Start of Task input

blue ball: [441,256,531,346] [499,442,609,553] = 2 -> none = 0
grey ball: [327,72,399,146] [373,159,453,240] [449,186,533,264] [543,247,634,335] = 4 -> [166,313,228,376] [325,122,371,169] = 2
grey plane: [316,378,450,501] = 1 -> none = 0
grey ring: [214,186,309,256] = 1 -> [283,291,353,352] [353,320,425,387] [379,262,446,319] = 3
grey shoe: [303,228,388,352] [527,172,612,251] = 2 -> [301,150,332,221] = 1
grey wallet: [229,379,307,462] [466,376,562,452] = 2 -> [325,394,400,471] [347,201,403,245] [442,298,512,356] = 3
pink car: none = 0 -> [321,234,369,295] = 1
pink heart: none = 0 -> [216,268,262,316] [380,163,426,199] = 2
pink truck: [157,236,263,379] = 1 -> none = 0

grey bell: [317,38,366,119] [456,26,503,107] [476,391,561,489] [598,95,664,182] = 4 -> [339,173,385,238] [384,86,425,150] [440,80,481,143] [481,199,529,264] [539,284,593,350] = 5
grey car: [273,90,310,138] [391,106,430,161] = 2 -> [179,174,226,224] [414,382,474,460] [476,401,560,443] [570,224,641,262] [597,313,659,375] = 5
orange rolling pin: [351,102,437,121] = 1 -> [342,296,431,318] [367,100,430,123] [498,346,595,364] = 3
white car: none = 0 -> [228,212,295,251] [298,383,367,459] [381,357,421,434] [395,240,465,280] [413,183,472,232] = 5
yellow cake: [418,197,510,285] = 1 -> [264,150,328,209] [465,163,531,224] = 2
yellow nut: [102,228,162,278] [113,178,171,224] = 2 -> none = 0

End of Task input
Start of Task input

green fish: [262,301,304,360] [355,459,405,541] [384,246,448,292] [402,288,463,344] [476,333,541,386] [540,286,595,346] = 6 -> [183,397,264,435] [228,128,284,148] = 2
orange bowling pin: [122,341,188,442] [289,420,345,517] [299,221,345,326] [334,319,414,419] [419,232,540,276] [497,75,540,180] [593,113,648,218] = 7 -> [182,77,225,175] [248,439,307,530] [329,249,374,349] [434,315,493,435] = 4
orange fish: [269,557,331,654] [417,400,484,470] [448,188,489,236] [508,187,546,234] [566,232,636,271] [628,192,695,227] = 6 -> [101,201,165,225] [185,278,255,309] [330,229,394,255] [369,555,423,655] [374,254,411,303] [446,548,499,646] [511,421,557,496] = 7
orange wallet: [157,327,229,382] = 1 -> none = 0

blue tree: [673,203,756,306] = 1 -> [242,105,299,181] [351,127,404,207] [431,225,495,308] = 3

End of Task input

Task to complete: When you reach the line with "blue ball: [441,256,531,346]" in the records above, start writing out lines exactly, and stop once the line with "grey plane: [316,378,450,501] = 1 -> none = 0" has been written; include nothing else.

Task result:
blue ball: [441,256,531,346] [499,442,609,553] = 2 -> none = 0
grey ball: [327,72,399,146] [373,159,453,240] [449,186,533,264] [543,247,634,335] = 4 -> [166,313,228,376] [325,122,371,169] = 2
grey plane: [316,378,450,501] = 1 -> none = 0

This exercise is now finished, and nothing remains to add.